To do » From the records below, print exactly the lines starting at the one containing "S2: switch (+5V, LIGHT)" and ending at the one containing "U2 pin PB1: ALARM -> GND", ends included, and nothing else.

Stored items from a collection »
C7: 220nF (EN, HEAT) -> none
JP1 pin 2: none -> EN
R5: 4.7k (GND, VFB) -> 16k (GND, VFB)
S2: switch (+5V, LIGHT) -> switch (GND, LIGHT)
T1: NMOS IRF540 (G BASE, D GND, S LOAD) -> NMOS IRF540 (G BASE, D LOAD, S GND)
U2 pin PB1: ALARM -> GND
...
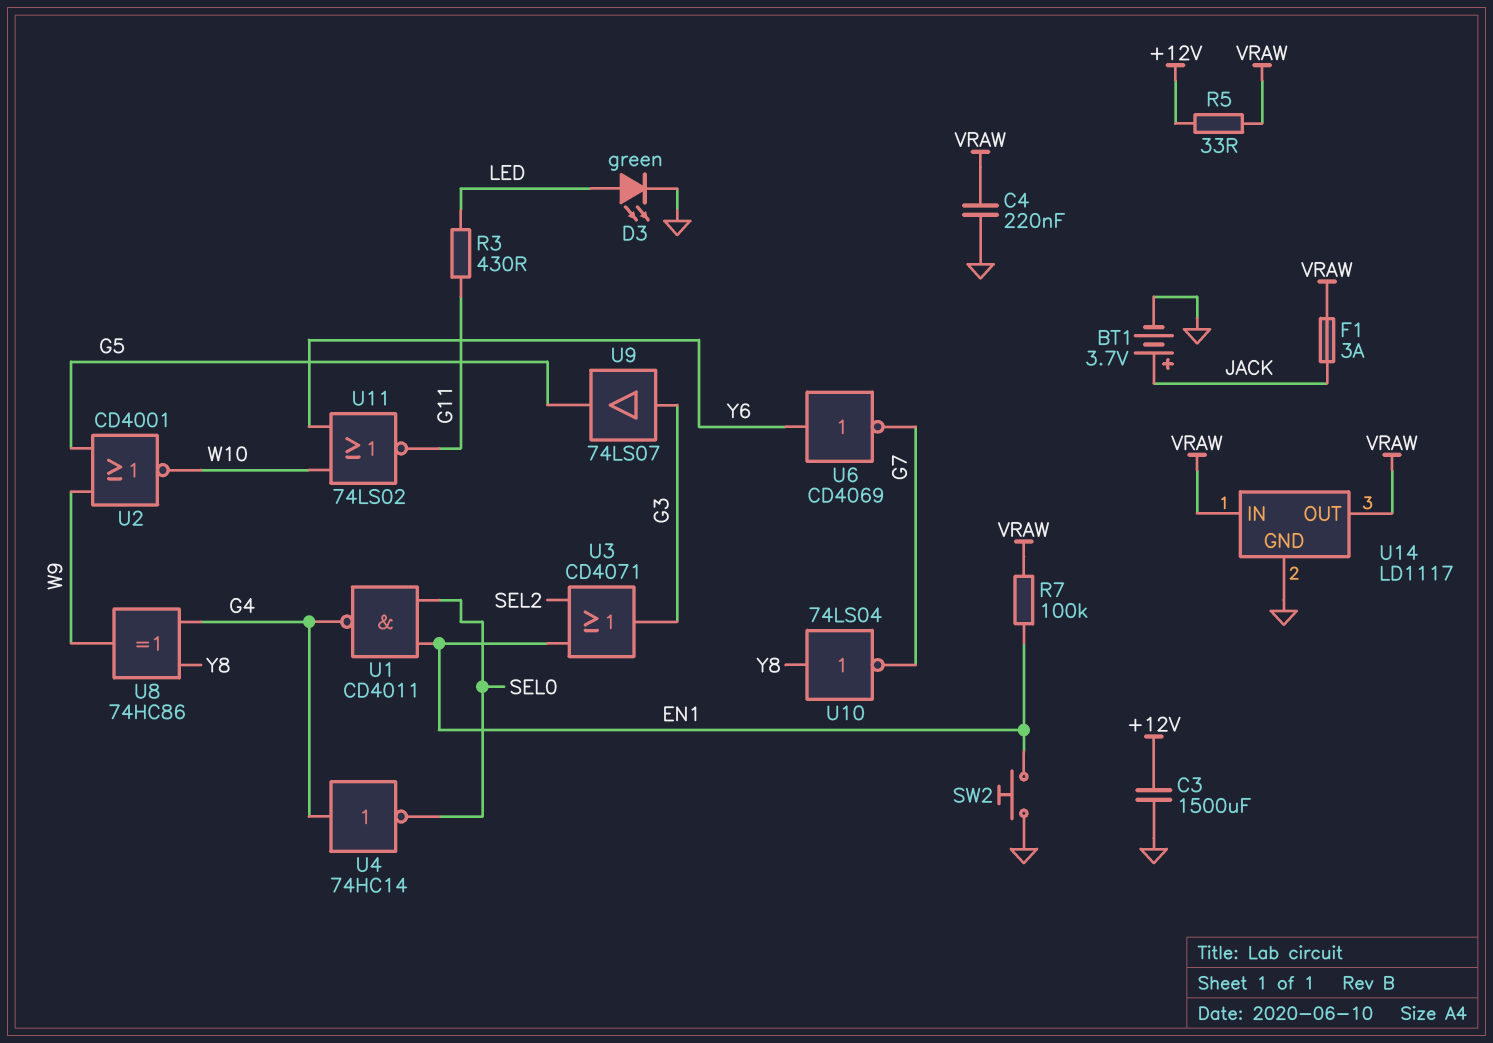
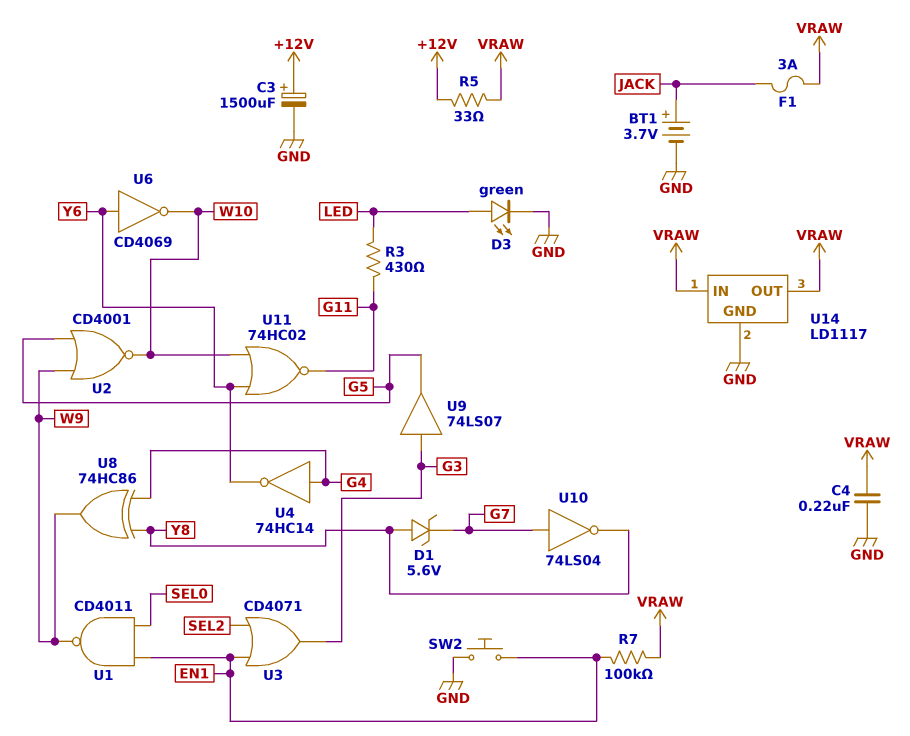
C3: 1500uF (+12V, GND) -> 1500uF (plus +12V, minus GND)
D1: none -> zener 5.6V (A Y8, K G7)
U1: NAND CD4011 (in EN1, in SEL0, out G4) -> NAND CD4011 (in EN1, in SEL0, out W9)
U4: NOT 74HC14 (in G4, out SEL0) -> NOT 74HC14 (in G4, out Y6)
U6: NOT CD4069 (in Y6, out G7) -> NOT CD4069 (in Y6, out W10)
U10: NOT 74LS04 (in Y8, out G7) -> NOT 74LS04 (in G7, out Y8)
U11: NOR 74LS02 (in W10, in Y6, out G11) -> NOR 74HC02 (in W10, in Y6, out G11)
...
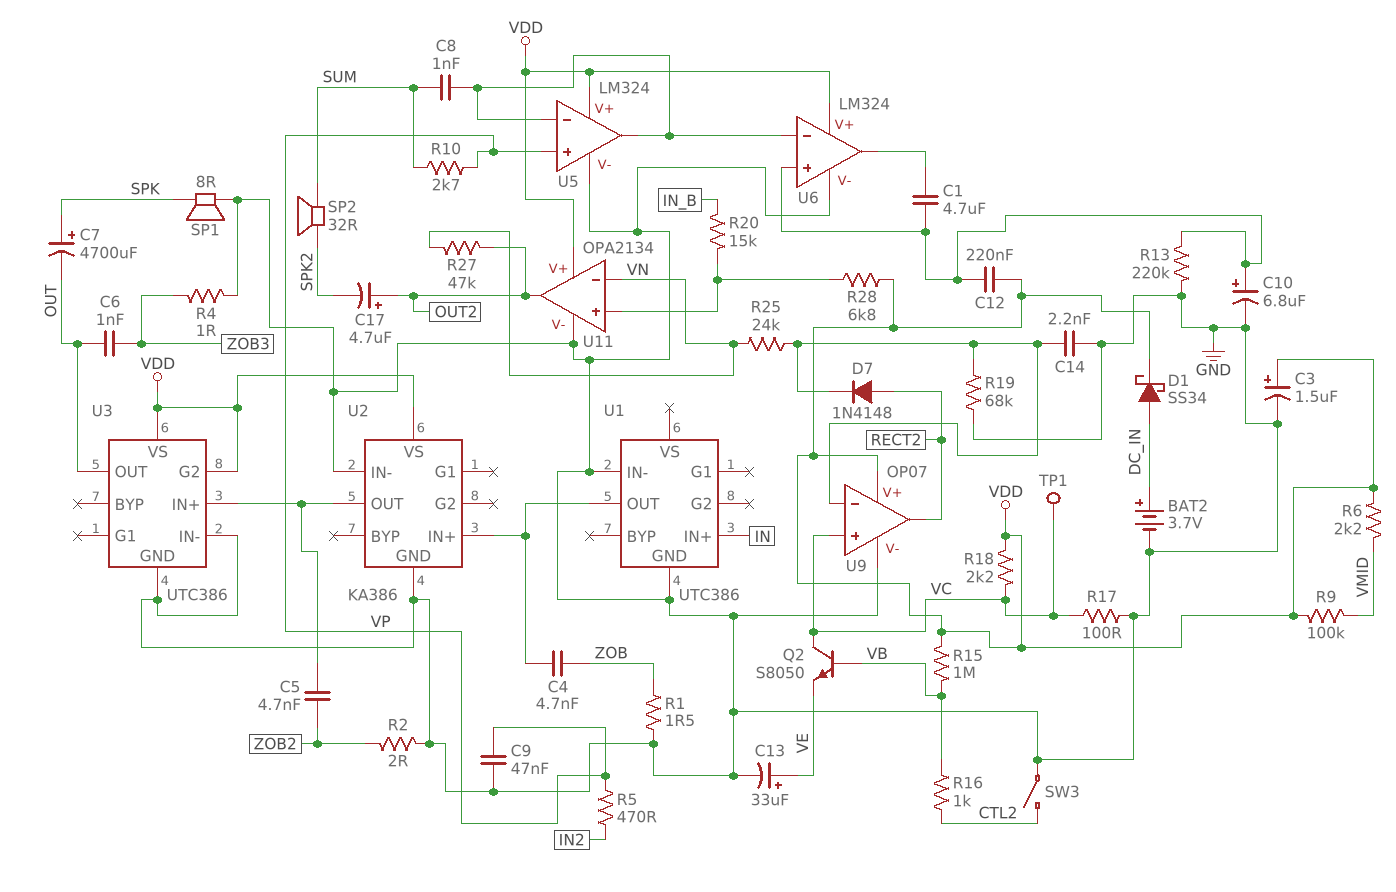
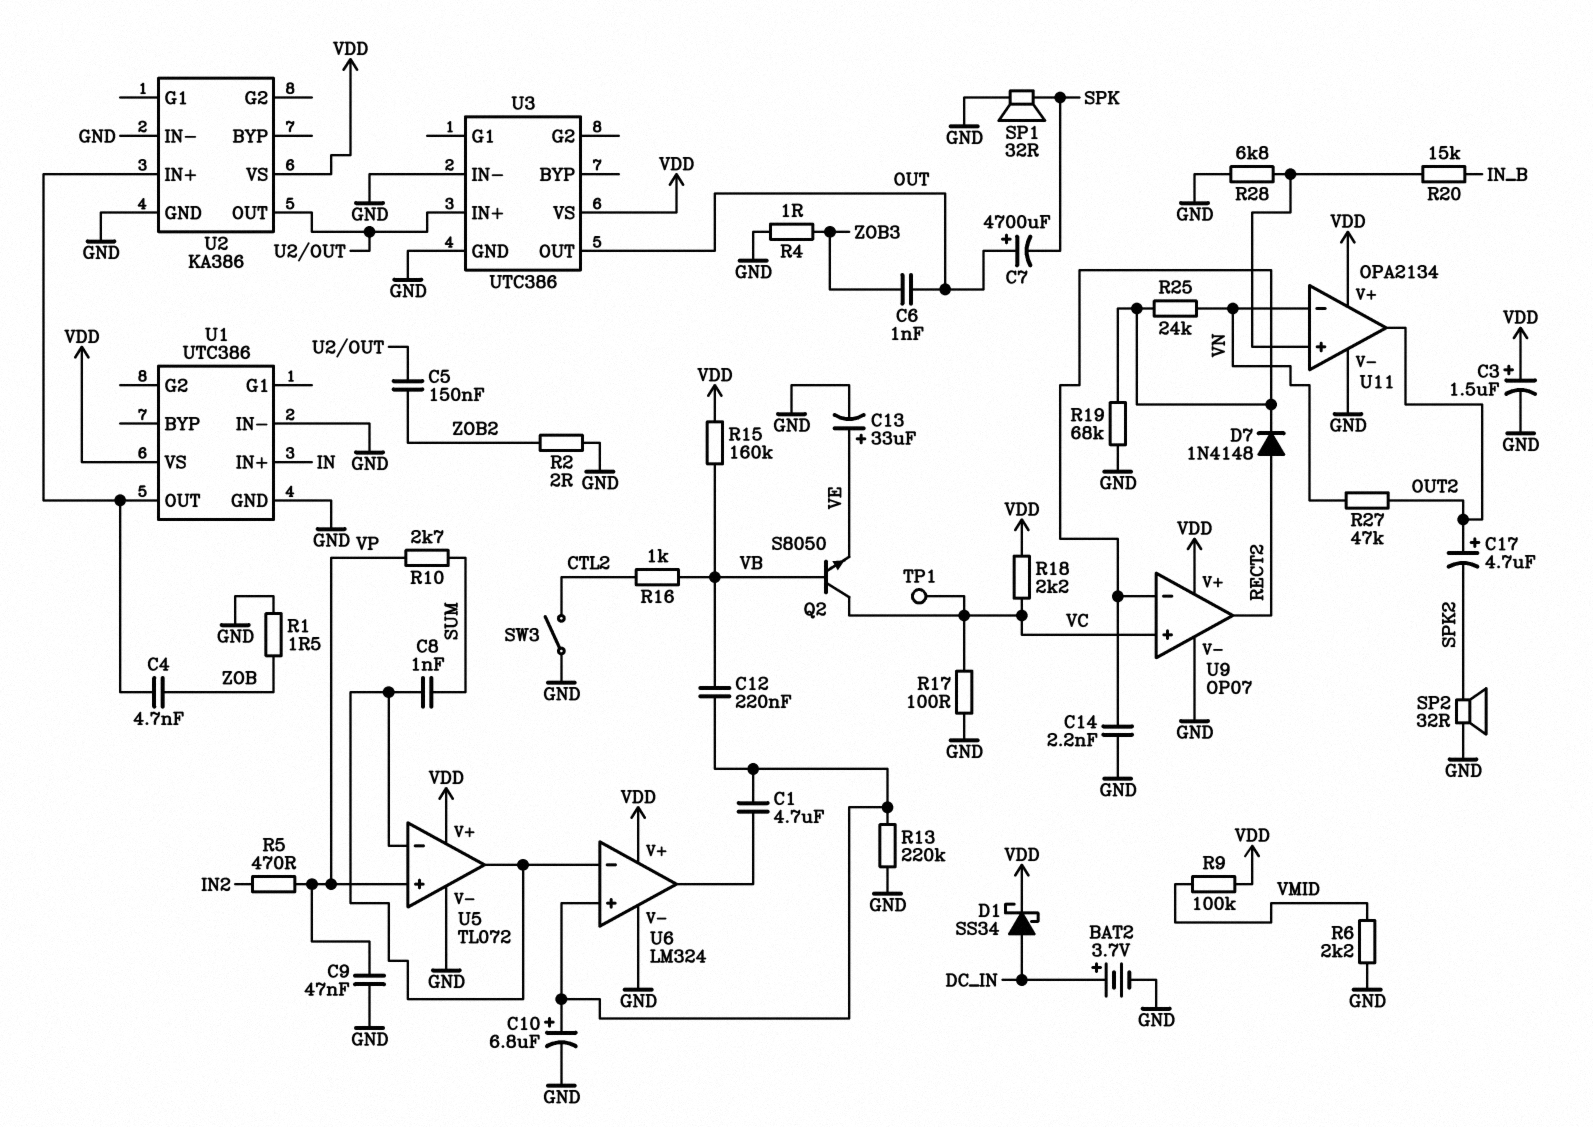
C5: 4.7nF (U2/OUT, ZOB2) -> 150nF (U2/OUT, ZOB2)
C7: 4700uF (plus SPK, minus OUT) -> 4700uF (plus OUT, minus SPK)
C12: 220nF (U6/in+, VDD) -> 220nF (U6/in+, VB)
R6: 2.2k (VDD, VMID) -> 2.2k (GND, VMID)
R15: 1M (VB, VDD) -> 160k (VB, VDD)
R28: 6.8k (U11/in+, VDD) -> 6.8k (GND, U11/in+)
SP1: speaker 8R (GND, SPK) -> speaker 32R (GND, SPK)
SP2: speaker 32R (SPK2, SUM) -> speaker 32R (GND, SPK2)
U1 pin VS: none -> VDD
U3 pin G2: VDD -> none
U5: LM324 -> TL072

Output below »
S2: switch (+5V, LIGHT) -> switch (GND, LIGHT)
T1: NMOS IRF540 (G BASE, D GND, S LOAD) -> NMOS IRF540 (G BASE, D LOAD, S GND)
U2 pin PB1: ALARM -> GND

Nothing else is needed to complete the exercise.